Revision comparison data
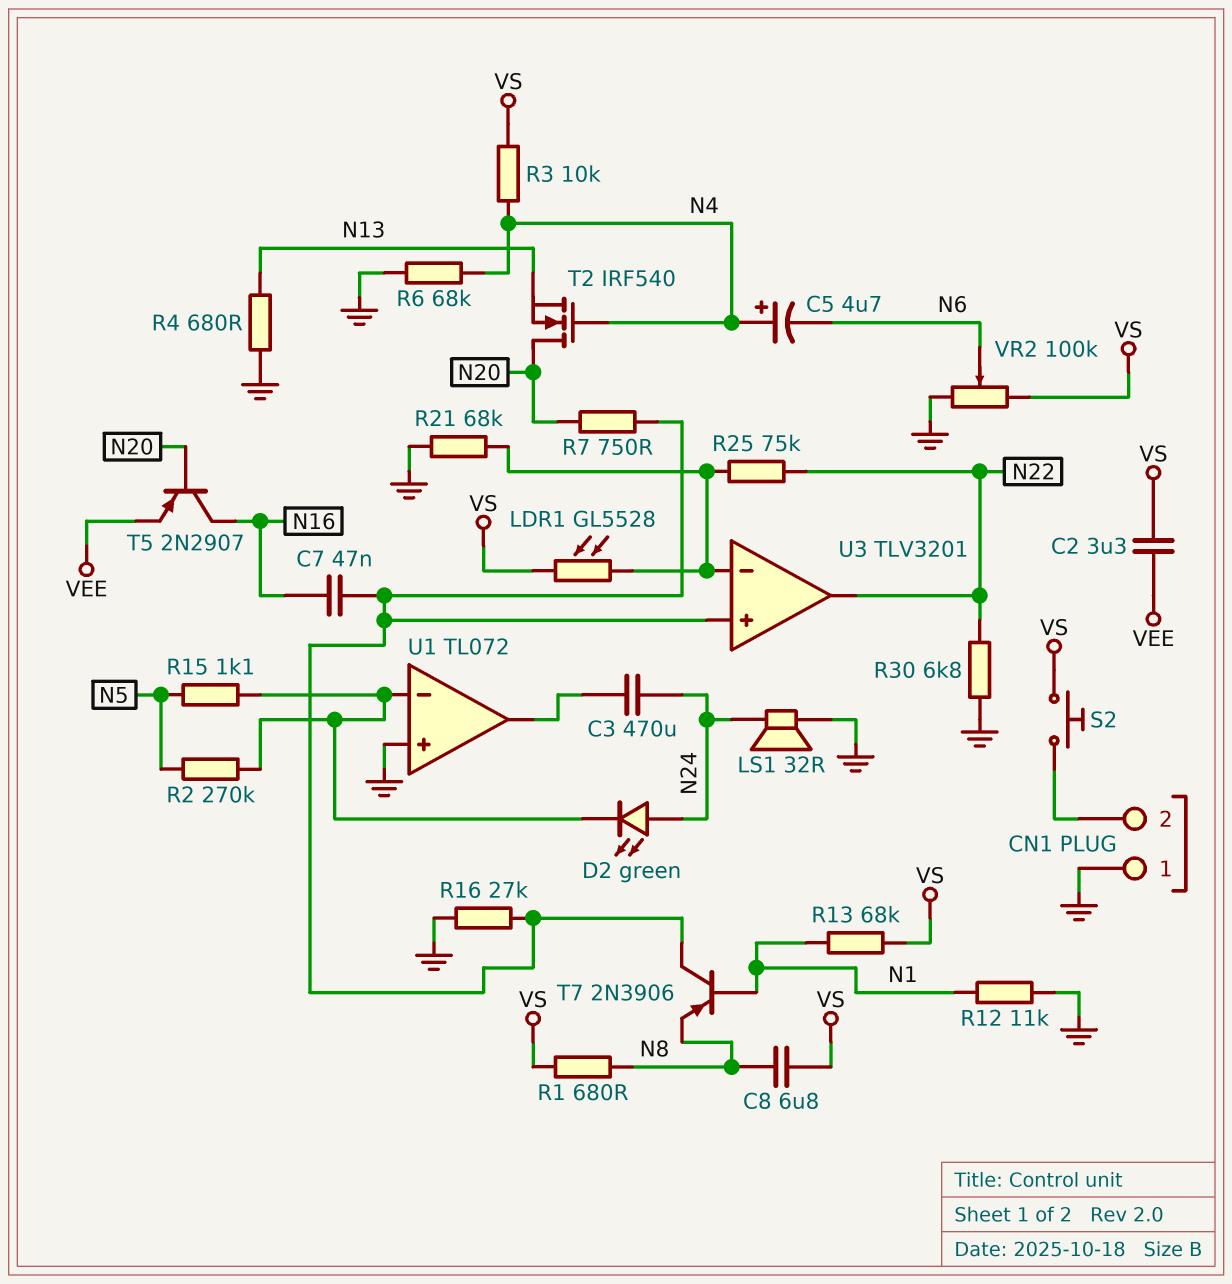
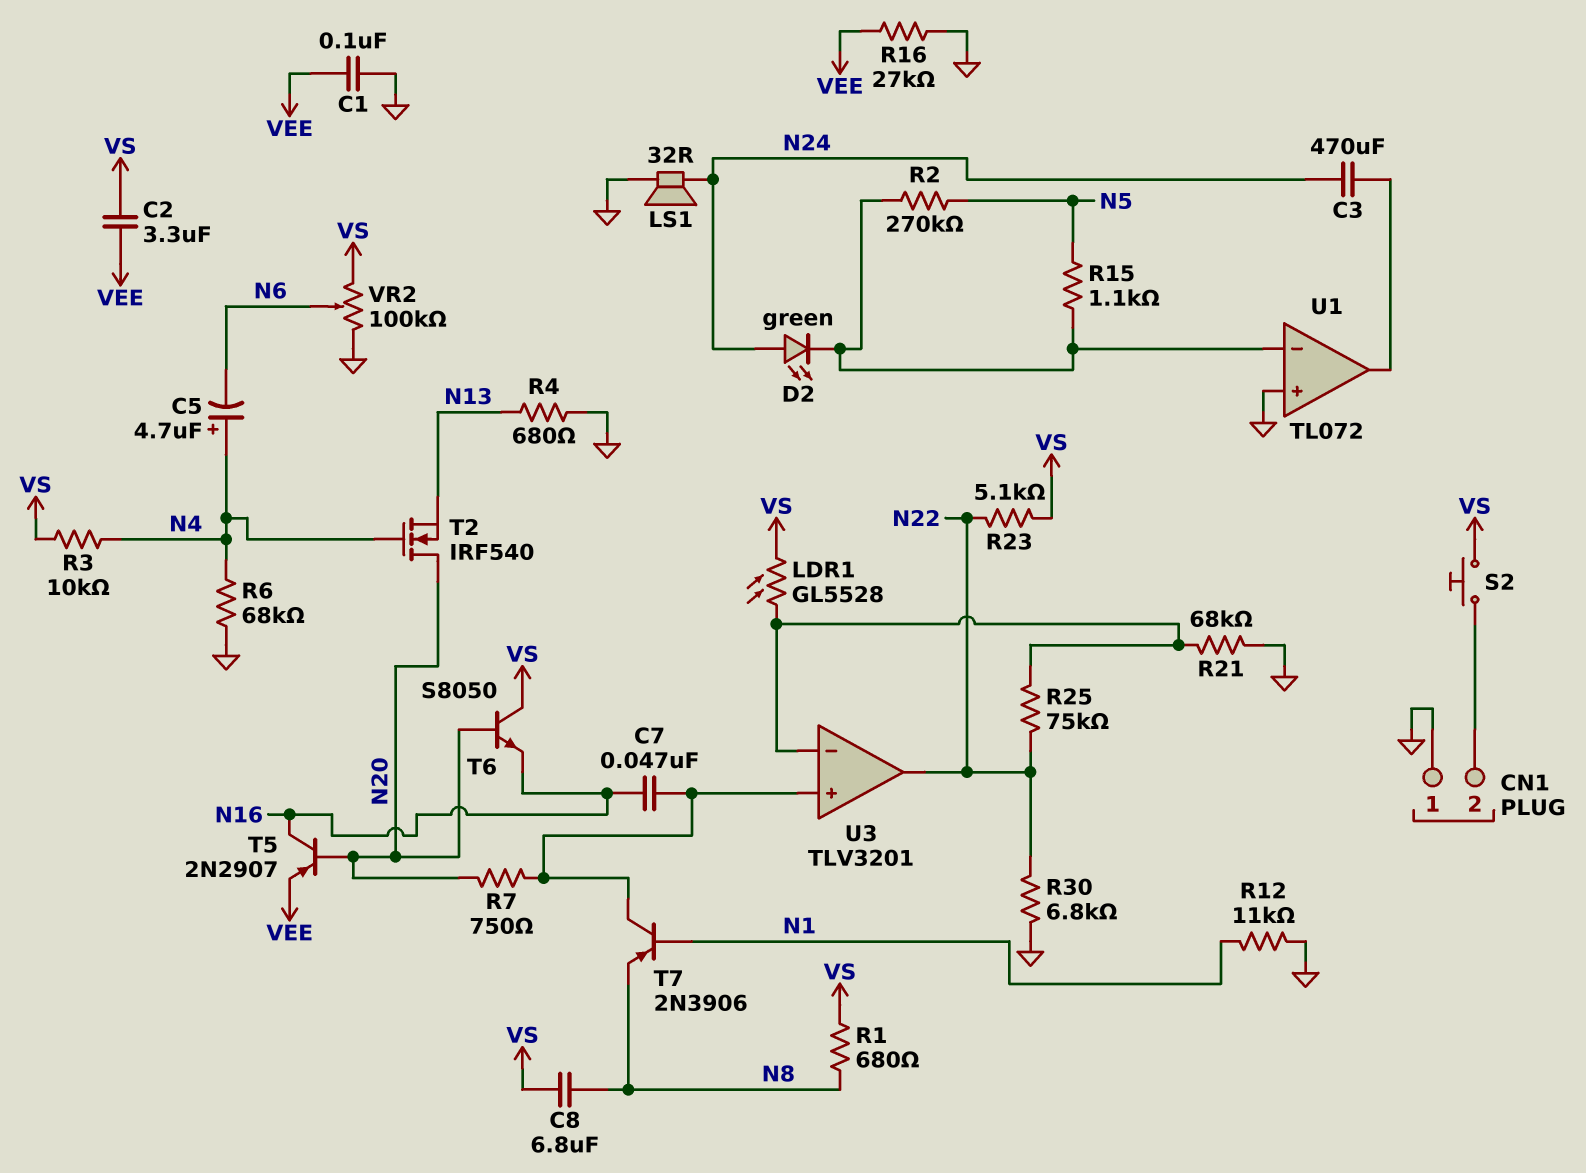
C1: none -> 100nF (GND, VEE)
R13: 68k (N1, VS) -> none
R16: 27k (GND, U3/in+) -> 27k (GND, VEE)
R23: none -> 5.1k (N22, VS)
T6: none -> NPN S8050 (B N20, C VS, E N16)

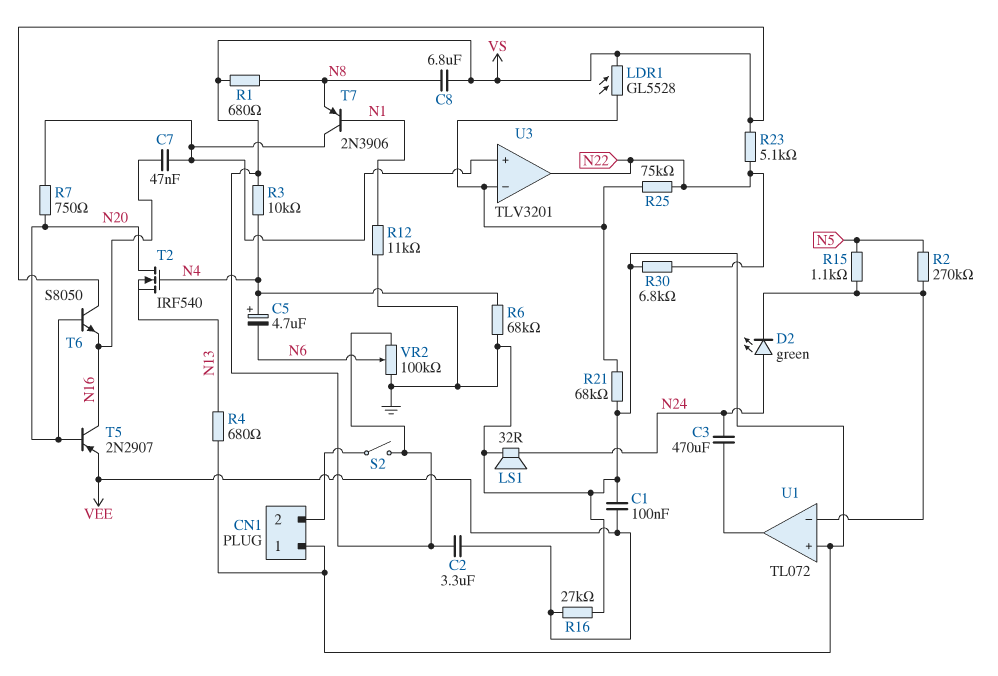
S2: button (CN1/2, VS) -> switch (CN1/2, VS)

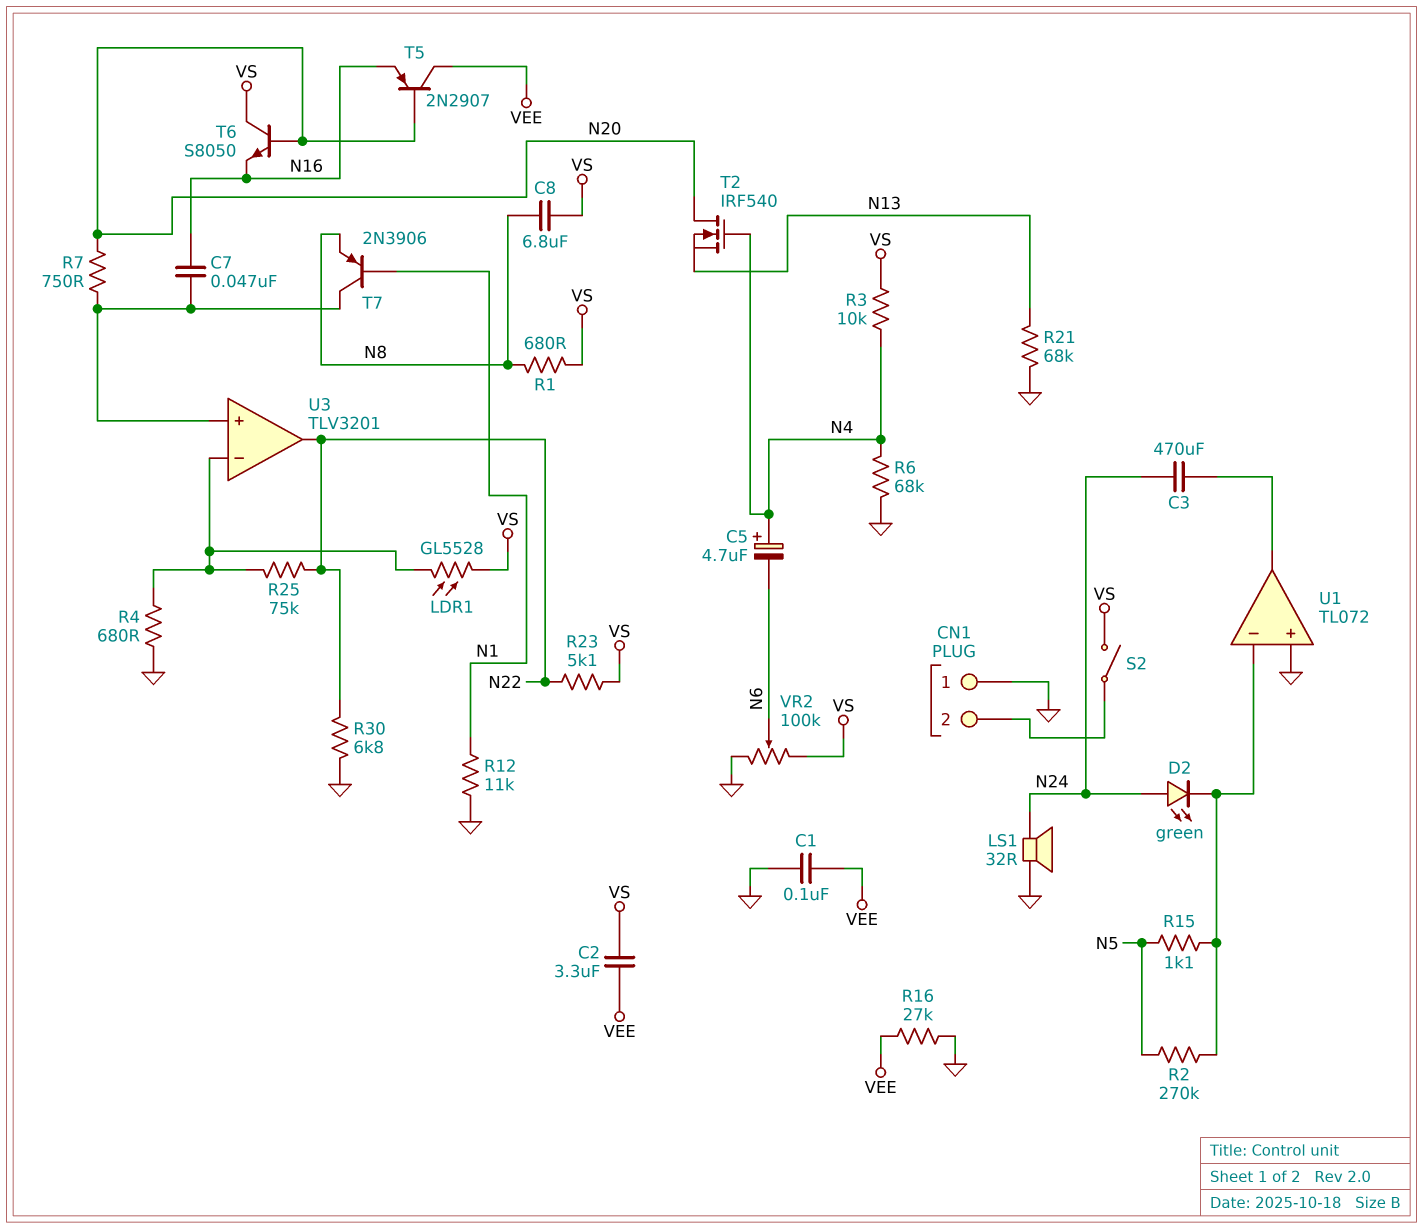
R4: 680 (GND, N13) -> 680 (GND, U3/in-)
R21: 68k (GND, U3/in-) -> 68k (GND, N13)
T5: PNP 2N2907 (B N20, C N16, E VEE) -> PNP 2N2907 (B N20, C VEE, E N16)

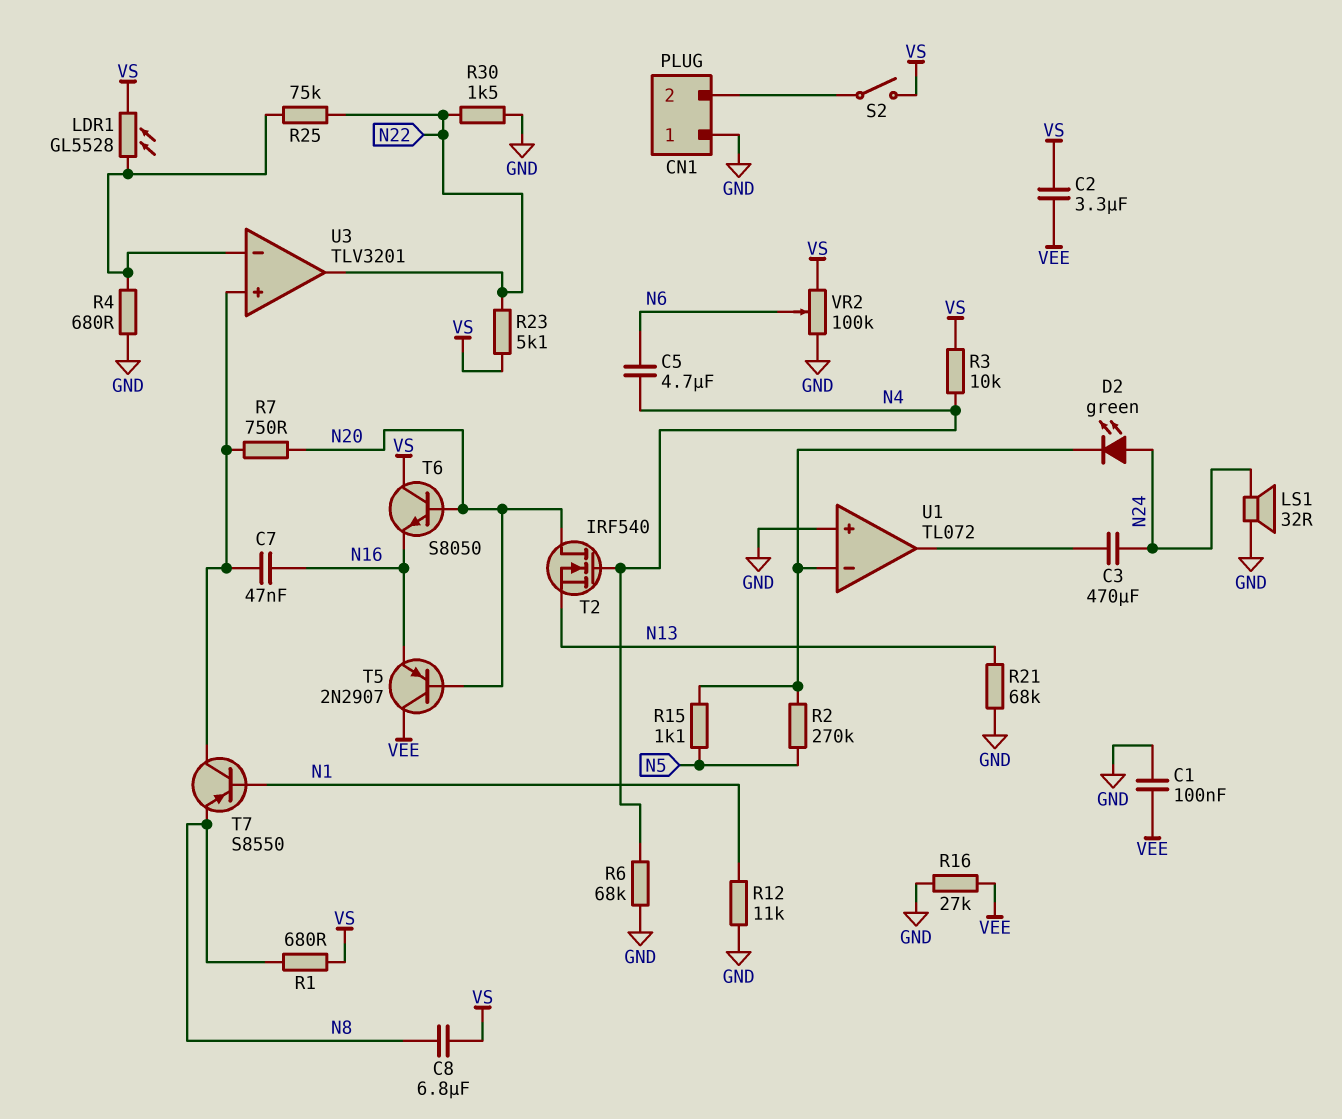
C5: 4.7uF (plus N4, minus N6) -> 4.7uF (N4, N6)
R30: 6.8k (GND, N22) -> 1.5k (GND, N22)
T7: PNP 2N3906 (B N1, C U3/in+, E N8) -> PNP S8550 (B N1, C U3/in+, E N8)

TASK STATEMENT:
What is needed here is an exact transcription of every record above, with images excluded.

OUTPUT BELOW:
C1: none -> 100nF (GND, VEE)
R13: 68k (N1, VS) -> none
R16: 27k (GND, U3/in+) -> 27k (GND, VEE)
R23: none -> 5.1k (N22, VS)
T6: none -> NPN S8050 (B N20, C VS, E N16)

S2: button (CN1/2, VS) -> switch (CN1/2, VS)

R4: 680 (GND, N13) -> 680 (GND, U3/in-)
R21: 68k (GND, U3/in-) -> 68k (GND, N13)
T5: PNP 2N2907 (B N20, C N16, E VEE) -> PNP 2N2907 (B N20, C VEE, E N16)

C5: 4.7uF (plus N4, minus N6) -> 4.7uF (N4, N6)
R30: 6.8k (GND, N22) -> 1.5k (GND, N22)
T7: PNP 2N3906 (B N1, C U3/in+, E N8) -> PNP S8550 (B N1, C U3/in+, E N8)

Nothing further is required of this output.